**TASK DESCRIPTION:** Number of lines below with "first": work it out and reply with that number only.

Object correspondence data
━━━
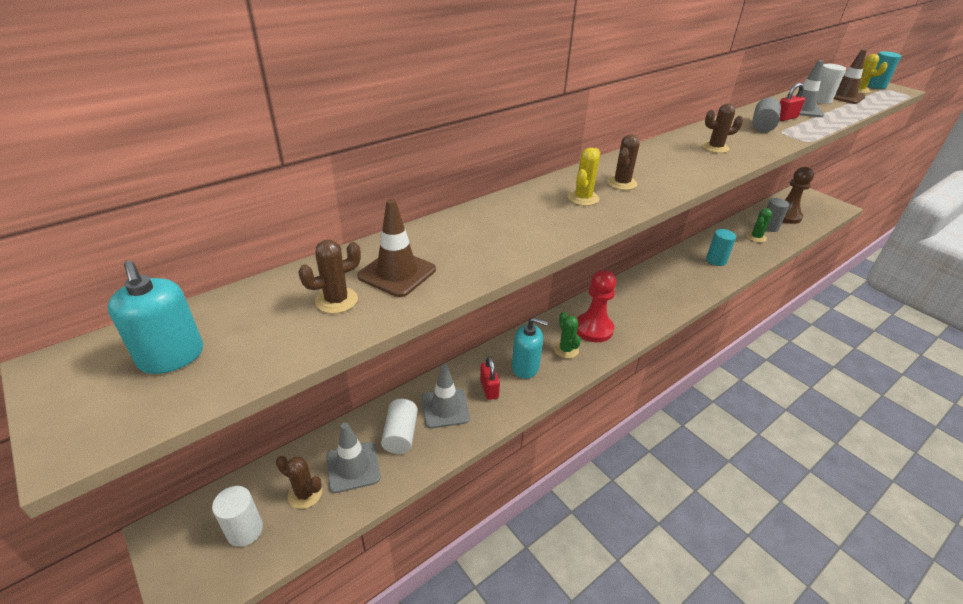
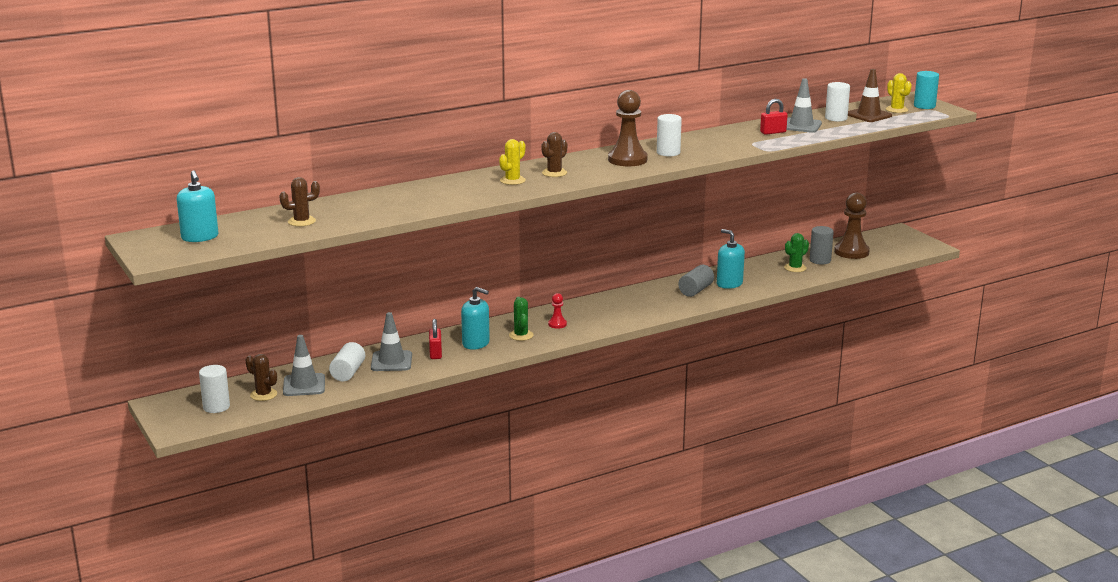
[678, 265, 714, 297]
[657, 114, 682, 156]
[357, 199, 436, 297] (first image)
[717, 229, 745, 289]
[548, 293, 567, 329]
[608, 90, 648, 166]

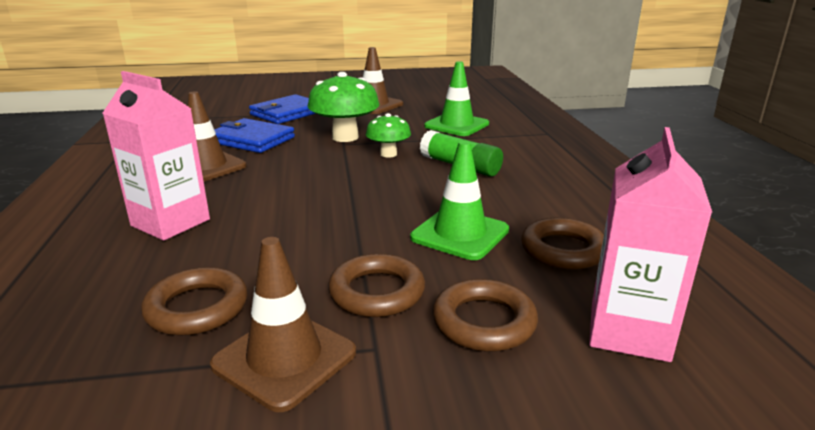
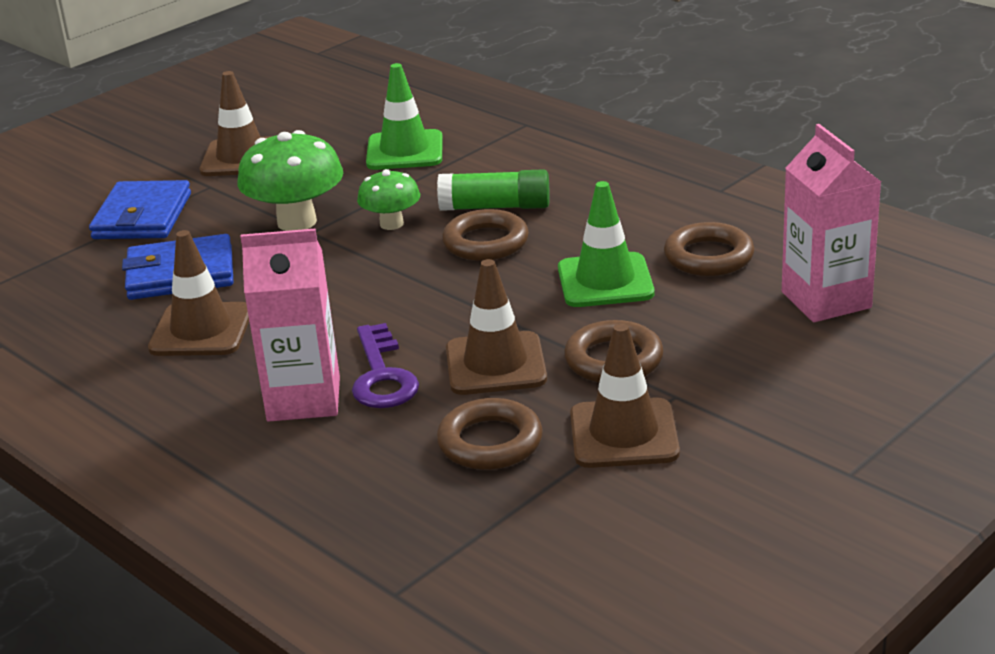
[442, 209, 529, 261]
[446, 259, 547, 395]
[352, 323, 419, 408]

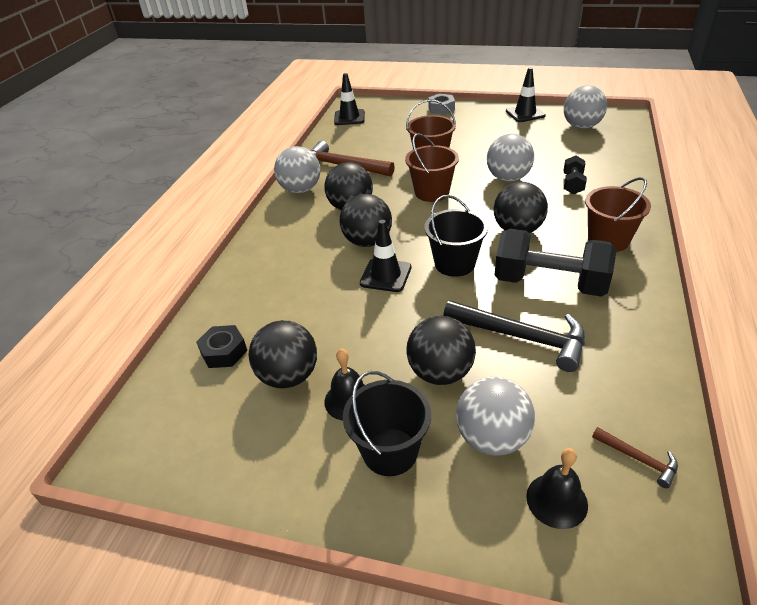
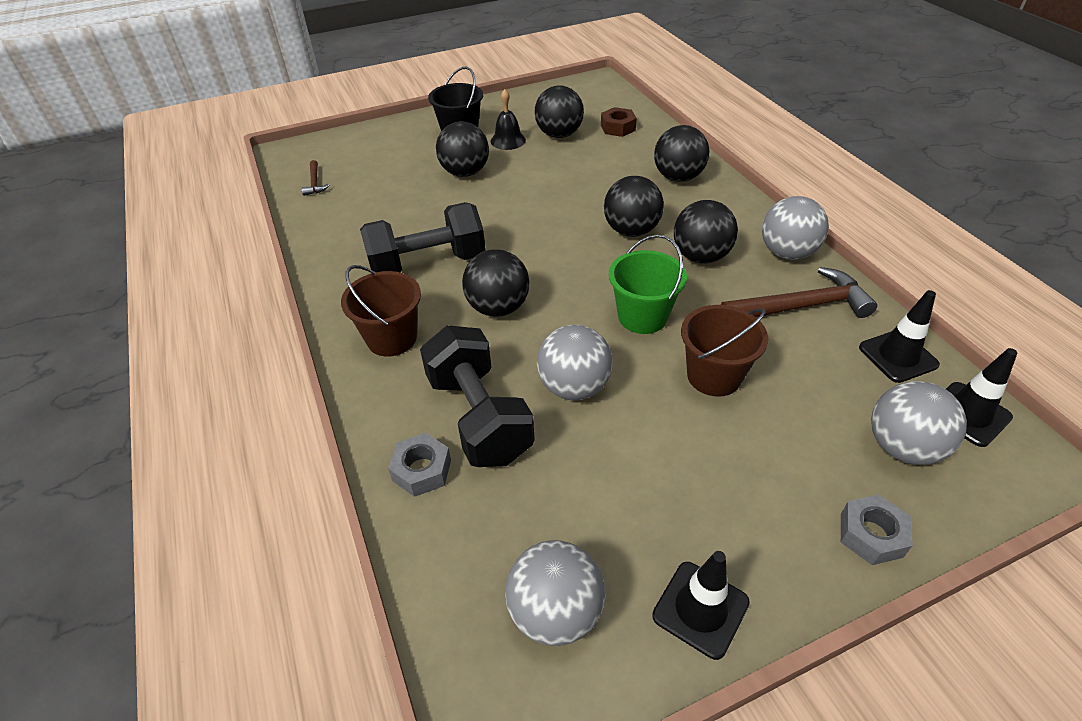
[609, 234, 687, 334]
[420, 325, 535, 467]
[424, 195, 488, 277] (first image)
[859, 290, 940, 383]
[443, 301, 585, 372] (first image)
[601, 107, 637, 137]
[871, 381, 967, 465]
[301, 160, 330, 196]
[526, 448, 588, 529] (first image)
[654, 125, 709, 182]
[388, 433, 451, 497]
━━━
**YOUR SOLUTION:** 4